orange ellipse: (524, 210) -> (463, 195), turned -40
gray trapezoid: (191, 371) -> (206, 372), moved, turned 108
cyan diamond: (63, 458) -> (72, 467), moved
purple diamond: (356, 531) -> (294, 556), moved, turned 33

※

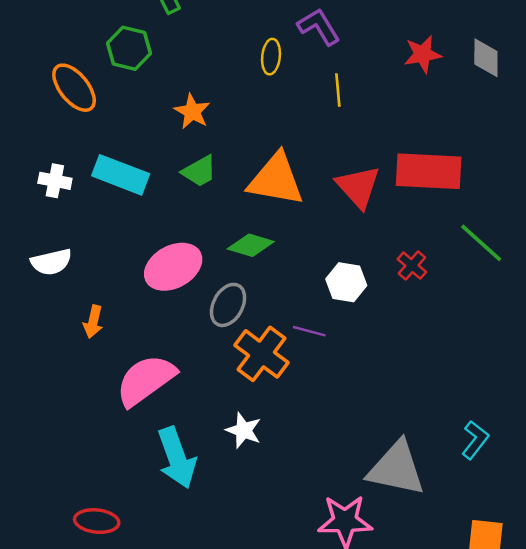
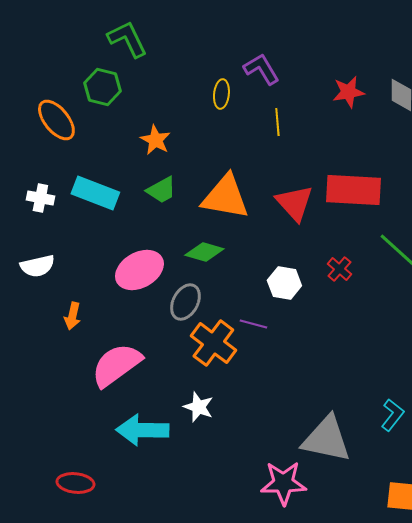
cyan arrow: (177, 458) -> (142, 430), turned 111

※

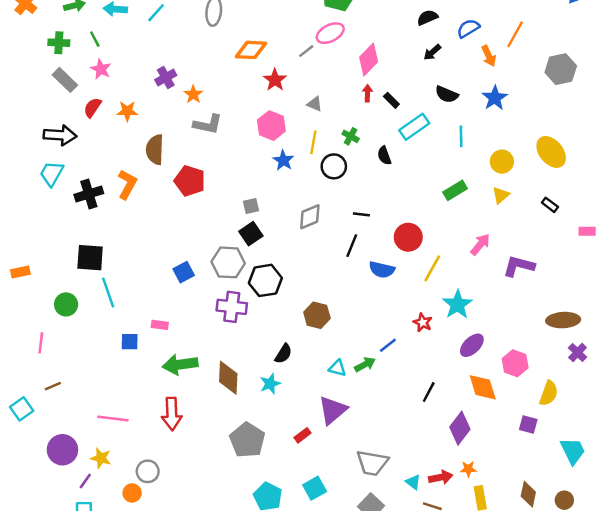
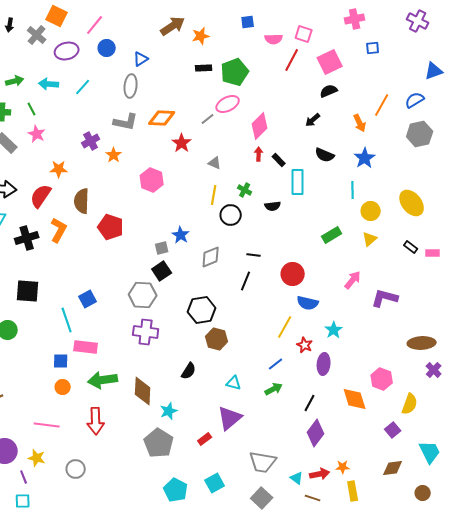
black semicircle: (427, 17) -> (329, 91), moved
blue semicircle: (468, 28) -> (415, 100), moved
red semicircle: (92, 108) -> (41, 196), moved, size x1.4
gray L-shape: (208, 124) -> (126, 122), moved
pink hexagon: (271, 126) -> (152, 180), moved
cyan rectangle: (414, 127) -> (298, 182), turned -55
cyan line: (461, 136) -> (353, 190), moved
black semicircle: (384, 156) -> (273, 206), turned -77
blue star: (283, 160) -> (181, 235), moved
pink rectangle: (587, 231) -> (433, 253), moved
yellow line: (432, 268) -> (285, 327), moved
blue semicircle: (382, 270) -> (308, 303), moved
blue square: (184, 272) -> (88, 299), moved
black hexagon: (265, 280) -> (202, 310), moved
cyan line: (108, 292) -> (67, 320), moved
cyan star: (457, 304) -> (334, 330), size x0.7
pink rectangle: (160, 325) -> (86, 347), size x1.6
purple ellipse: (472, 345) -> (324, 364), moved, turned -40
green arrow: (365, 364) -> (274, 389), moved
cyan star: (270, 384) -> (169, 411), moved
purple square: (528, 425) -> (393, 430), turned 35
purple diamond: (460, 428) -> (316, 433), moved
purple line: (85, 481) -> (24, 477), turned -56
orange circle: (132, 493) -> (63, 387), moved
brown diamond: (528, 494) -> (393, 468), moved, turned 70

※

**Problem to work on**.
Set down, exactly as they appear above, all lines from the one that has "purple diamond: (460, 428)" down to the one that has "brown diamond: (528, 494)", including those two and no others.

**Problem solution**.
purple diamond: (460, 428) -> (316, 433), moved
purple line: (85, 481) -> (24, 477), turned -56
orange circle: (132, 493) -> (63, 387), moved
brown diamond: (528, 494) -> (393, 468), moved, turned 70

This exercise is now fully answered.